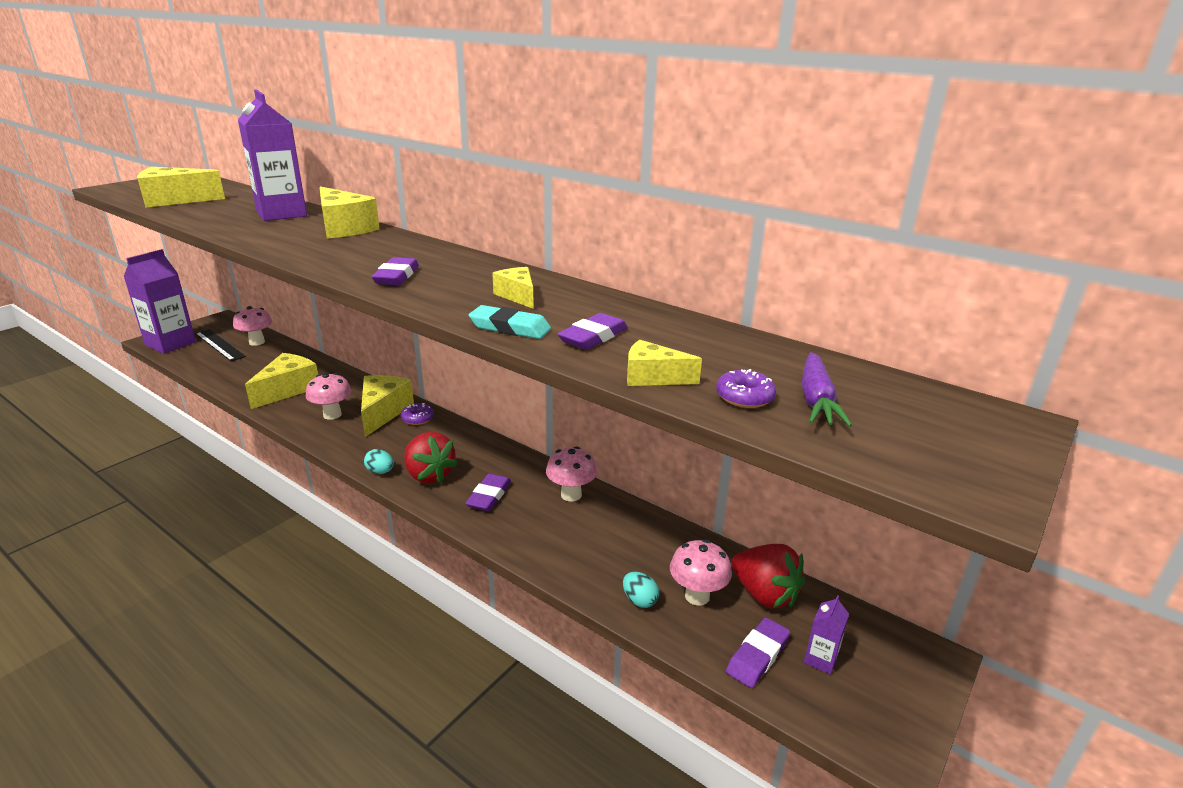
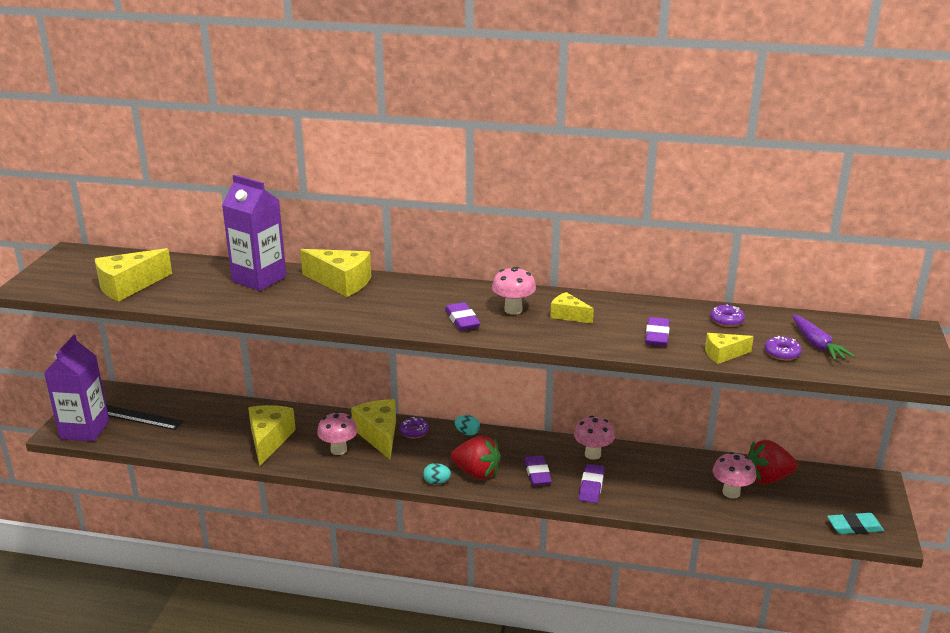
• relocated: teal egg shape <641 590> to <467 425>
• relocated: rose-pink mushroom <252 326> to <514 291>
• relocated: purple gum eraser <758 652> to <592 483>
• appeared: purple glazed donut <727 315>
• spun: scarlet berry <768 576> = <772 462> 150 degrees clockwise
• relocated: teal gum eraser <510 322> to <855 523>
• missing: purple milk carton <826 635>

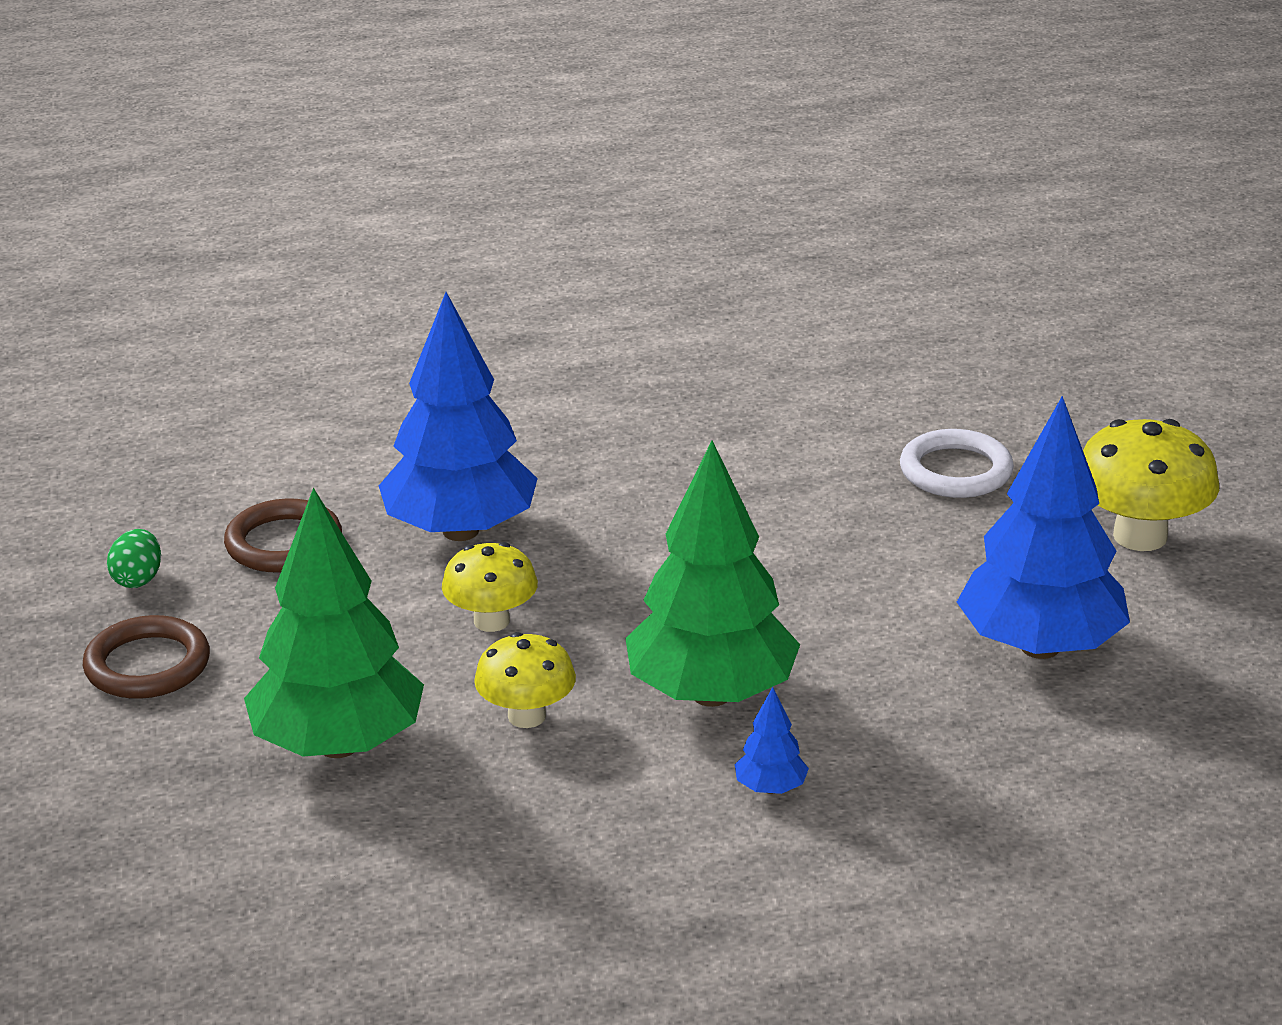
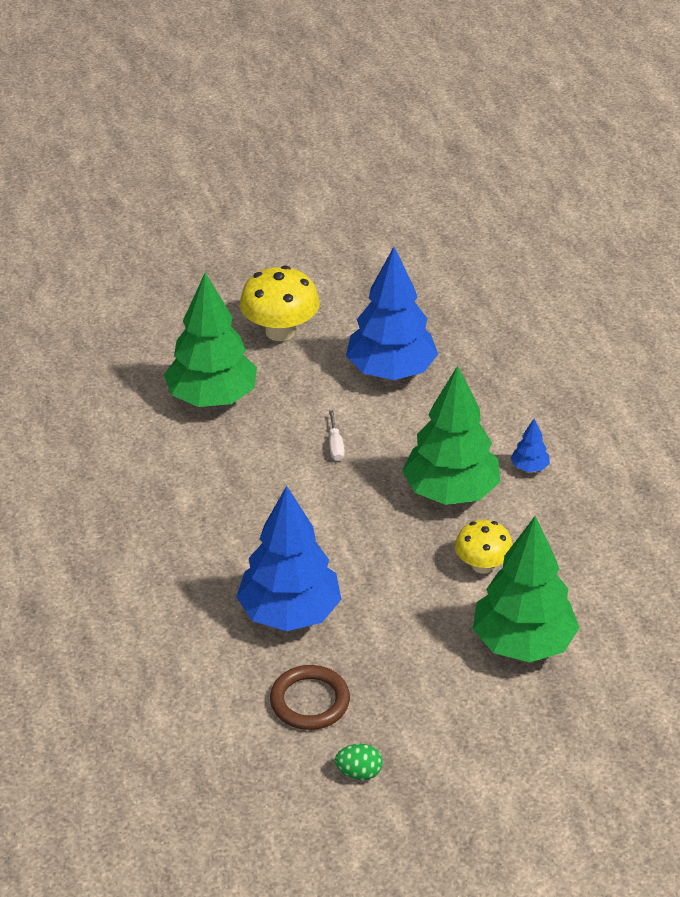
• exchanged: snow-white hoop <957 463> to emerald tree <210 340>
• appeared: snow-white flat screwdriver <337 435>
• missing: dark brown hoop <146 657>
• missing: golden mushroom <490 587>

- - - -

#### WHAT YOU NEED TO DO:
Leave out the pictures, then repeat the listing above exactly from its first line to the line with "to <855 523>", inclusive.

#### SOLUTION FOR THIS PROBLEM:
• relocated: teal egg shape <641 590> to <467 425>
• relocated: rose-pink mushroom <252 326> to <514 291>
• relocated: purple gum eraser <758 652> to <592 483>
• appeared: purple glazed donut <727 315>
• spun: scarlet berry <768 576> = <772 462> 150 degrees clockwise
• relocated: teal gum eraser <510 322> to <855 523>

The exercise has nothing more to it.